[Activity] Wherever "diamond" appears in the records below, copy the line that holds it.
>>>>>
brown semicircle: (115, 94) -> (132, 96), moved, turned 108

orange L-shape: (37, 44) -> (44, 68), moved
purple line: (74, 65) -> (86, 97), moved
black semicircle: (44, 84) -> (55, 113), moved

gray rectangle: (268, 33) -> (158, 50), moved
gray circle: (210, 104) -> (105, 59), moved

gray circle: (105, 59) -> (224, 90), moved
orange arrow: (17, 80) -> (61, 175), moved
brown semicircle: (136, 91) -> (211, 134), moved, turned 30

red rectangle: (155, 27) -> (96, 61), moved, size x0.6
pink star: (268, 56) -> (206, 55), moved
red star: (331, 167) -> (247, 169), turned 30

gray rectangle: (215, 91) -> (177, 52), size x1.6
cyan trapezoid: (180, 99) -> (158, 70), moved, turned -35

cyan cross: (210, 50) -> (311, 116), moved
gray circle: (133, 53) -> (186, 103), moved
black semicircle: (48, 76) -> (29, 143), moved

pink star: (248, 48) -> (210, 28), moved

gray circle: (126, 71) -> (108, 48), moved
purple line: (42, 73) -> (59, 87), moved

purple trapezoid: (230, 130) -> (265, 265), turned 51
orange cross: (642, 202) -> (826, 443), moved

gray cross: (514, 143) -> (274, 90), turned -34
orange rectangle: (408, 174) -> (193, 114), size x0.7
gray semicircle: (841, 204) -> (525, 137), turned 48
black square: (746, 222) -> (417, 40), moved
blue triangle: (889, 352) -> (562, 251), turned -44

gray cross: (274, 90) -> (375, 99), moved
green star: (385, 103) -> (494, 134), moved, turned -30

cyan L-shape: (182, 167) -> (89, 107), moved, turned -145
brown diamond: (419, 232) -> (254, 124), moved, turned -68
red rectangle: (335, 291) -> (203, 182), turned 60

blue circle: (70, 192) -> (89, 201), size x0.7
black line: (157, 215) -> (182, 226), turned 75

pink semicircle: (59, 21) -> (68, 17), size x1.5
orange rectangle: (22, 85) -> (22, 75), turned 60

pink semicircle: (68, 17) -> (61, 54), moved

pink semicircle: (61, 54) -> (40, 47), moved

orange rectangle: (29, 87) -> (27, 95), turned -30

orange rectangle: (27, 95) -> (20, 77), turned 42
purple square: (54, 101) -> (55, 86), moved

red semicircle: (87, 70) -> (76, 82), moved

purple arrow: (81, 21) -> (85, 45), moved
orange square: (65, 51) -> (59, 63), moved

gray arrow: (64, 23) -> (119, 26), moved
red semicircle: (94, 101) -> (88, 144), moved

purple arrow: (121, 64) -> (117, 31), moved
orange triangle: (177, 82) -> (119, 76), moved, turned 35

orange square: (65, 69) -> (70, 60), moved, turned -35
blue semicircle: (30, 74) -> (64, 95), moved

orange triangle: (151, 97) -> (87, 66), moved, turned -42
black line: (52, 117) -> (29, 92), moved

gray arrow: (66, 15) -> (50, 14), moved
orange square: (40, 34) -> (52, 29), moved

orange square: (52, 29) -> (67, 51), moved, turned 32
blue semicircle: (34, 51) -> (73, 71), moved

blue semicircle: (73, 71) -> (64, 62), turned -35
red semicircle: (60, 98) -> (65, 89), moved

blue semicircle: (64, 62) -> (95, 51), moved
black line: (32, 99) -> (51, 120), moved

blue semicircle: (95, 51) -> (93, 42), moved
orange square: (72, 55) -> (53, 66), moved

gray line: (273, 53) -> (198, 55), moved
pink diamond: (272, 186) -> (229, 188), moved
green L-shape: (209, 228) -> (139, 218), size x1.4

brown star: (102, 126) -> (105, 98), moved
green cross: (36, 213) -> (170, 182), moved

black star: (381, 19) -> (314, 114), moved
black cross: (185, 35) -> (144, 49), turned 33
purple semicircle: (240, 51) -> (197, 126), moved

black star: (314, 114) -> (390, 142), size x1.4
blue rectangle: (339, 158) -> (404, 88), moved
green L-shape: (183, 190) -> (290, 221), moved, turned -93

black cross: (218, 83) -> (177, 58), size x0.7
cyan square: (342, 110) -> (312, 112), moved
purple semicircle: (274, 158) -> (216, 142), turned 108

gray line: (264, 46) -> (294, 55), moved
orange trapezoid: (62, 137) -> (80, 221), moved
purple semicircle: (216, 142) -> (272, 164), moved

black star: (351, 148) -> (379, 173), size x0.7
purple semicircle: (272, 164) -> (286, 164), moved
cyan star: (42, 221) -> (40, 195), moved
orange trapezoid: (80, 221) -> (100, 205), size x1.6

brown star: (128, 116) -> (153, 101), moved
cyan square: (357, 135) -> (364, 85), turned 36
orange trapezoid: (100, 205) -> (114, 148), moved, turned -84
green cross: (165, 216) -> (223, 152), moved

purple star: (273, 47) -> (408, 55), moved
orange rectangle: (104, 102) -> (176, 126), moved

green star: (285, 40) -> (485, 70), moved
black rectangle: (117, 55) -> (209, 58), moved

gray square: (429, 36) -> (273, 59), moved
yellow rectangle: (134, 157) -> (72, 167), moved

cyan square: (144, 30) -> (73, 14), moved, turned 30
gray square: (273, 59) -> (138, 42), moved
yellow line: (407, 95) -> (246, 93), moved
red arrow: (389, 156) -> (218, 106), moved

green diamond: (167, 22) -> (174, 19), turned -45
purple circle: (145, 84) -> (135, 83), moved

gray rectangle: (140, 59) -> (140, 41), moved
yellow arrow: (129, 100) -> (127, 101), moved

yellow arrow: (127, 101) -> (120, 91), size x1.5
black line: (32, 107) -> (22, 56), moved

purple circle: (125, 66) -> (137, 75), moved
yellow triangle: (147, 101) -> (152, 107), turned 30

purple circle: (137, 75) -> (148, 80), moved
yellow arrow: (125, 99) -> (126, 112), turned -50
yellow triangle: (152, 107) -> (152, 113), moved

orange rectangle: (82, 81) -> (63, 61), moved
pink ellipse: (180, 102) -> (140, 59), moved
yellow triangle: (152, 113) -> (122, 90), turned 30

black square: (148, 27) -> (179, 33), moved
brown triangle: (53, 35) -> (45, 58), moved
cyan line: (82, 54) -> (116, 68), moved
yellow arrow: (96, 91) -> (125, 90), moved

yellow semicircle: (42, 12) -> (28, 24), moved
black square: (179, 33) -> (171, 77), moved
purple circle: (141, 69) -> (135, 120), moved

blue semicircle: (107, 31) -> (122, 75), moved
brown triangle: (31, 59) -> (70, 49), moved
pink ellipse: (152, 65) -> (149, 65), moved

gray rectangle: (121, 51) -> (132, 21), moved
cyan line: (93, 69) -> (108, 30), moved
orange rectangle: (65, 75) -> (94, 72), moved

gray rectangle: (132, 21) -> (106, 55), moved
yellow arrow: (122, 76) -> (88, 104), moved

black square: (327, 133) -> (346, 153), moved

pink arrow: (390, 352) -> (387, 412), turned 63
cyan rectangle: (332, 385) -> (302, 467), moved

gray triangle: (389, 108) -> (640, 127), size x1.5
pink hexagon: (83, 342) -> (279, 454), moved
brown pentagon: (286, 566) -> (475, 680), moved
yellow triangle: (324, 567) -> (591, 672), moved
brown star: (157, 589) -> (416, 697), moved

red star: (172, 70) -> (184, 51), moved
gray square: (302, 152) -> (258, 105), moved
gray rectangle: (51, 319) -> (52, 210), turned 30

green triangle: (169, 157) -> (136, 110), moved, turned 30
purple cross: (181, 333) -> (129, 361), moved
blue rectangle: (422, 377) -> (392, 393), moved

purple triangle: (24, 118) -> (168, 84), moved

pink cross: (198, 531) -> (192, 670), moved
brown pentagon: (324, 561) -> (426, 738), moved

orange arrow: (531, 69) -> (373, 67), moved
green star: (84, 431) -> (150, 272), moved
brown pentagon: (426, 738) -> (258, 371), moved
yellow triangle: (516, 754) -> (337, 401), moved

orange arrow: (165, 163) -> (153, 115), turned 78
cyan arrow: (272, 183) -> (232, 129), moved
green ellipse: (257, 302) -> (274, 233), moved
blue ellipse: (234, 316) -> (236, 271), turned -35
<<<<<
[Written response]
brown diamond: (419, 232) -> (254, 124), moved, turned -68
pink diamond: (272, 186) -> (229, 188), moved
green diamond: (167, 22) -> (174, 19), turned -45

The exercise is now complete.